| Exercise aim |
For this task, copy all of the data below exactly and skip the pictures.

| The data |
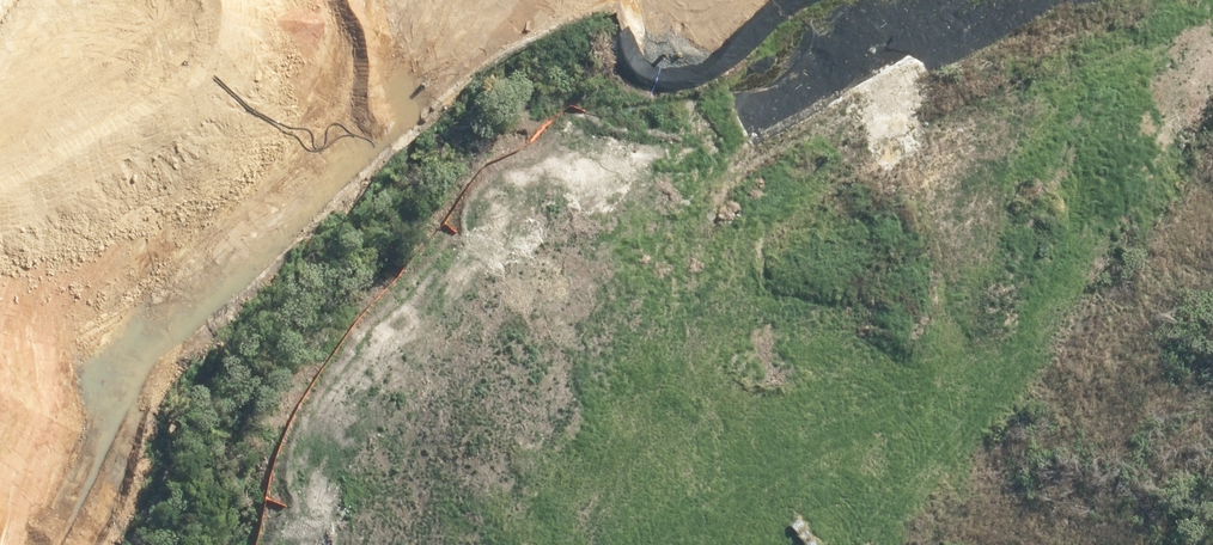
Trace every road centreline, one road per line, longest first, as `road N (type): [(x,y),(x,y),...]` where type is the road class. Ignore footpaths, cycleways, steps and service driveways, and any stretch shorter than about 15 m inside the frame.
road 1 (unknown): [(409,544),(479,394),(645,261),(999,67),(1048,0)]
road 2 (unknown): [(257,0),(171,100),(0,365)]
road 3 (unknown): [(759,0),(827,164)]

| Task output |
Trace every road centreline, one road per line, longest first, as `road N (type): [(x,y),(x,y),...]` where type is the road class. Ignore footpaths, cycleways, steps and service driveways, and any stretch shorter than about 15 m inside the frame.
road 1 (unknown): [(409,544),(479,394),(645,261),(999,67),(1048,0)]
road 2 (unknown): [(257,0),(171,100),(0,365)]
road 3 (unknown): [(759,0),(827,164)]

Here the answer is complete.